BEGIN Data extracts

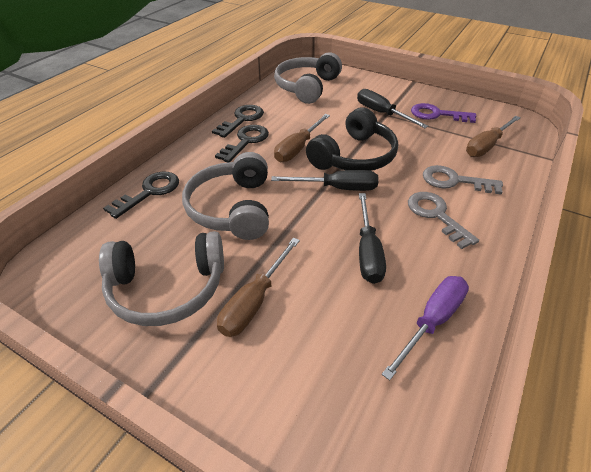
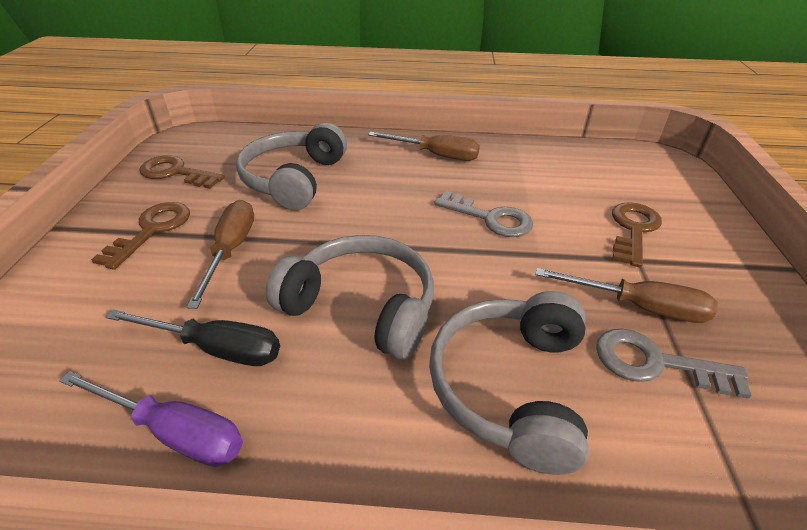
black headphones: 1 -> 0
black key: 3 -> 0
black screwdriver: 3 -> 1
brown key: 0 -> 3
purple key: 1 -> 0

END Data extracts

**Directions**
Retype every entry word for word, but do not carry over the pictures.

**Answer to this task**
black headphones: 1 -> 0
black key: 3 -> 0
black screwdriver: 3 -> 1
brown key: 0 -> 3
purple key: 1 -> 0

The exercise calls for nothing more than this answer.